§ **Brief**:
Give back exactly the lines of the material below, starting with the line with "(551, 432) = (512, 344): white" and going on through the line with "(609, 174) = (412, 151): brown".

§ **Supplied material**:
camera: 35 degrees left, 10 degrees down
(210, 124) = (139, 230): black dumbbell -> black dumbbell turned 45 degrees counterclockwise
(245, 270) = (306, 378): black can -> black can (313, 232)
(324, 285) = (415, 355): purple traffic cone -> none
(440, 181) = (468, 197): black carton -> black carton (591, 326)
--
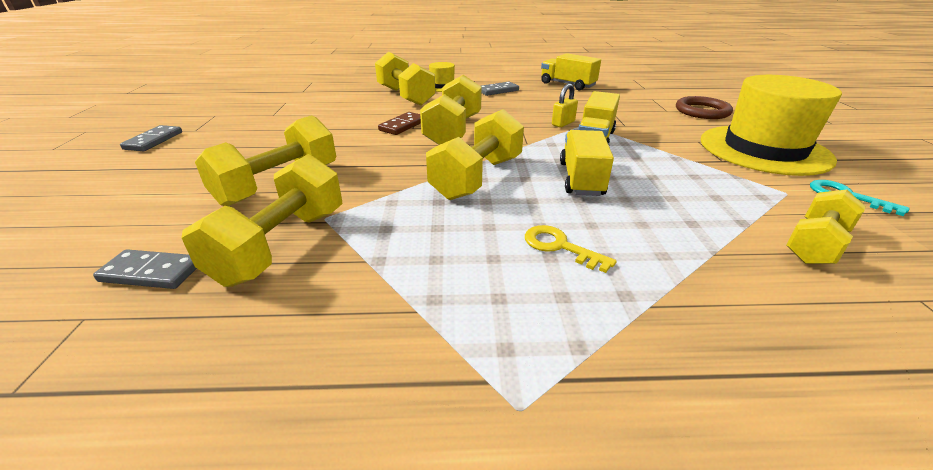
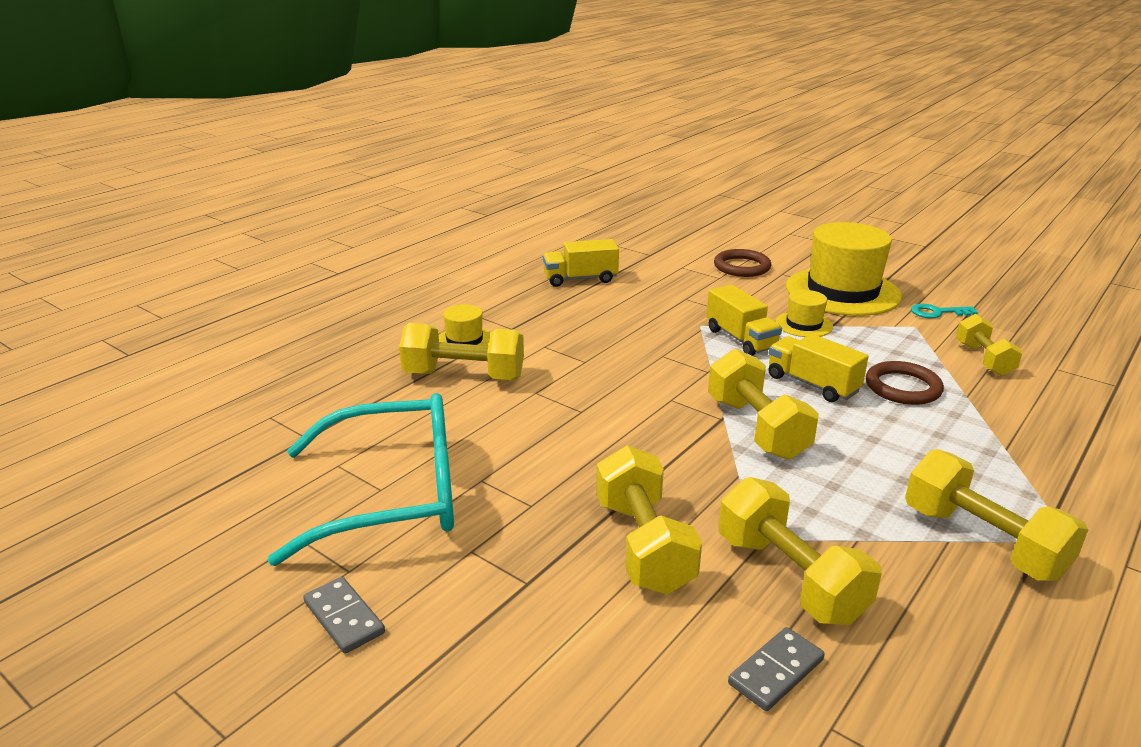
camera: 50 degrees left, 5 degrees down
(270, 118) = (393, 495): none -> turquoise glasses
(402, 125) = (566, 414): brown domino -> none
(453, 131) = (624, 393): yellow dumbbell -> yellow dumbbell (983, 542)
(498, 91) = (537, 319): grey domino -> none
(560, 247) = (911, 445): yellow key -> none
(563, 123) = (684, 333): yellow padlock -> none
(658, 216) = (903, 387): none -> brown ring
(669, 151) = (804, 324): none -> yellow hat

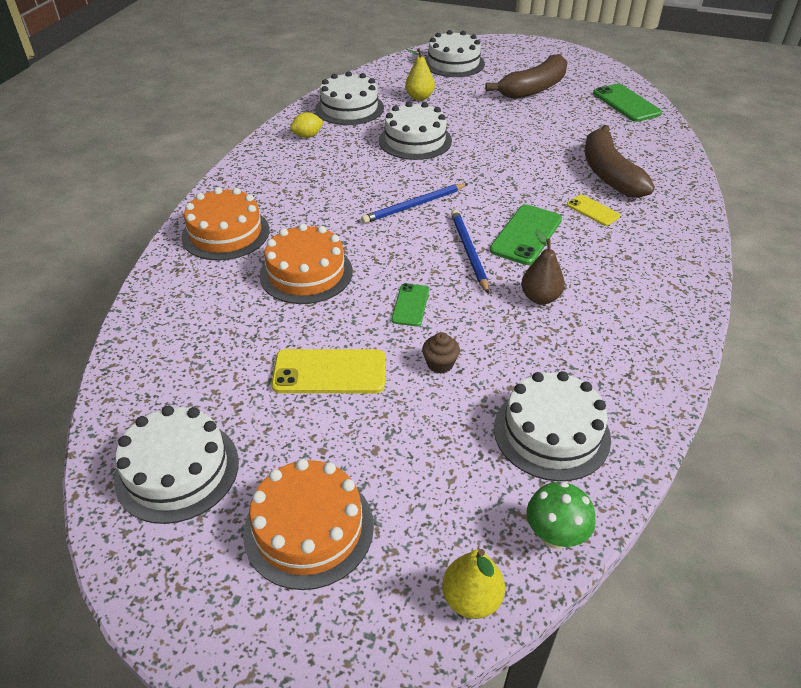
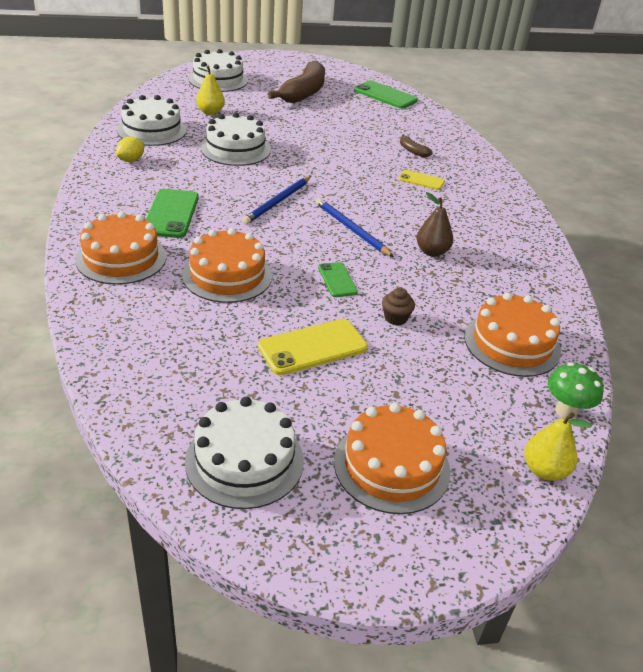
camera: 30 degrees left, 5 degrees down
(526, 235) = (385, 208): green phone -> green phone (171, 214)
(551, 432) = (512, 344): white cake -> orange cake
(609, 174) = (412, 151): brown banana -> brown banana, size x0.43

§ **Reply**:
(551, 432) = (512, 344): white cake -> orange cake
(609, 174) = (412, 151): brown banana -> brown banana, size x0.43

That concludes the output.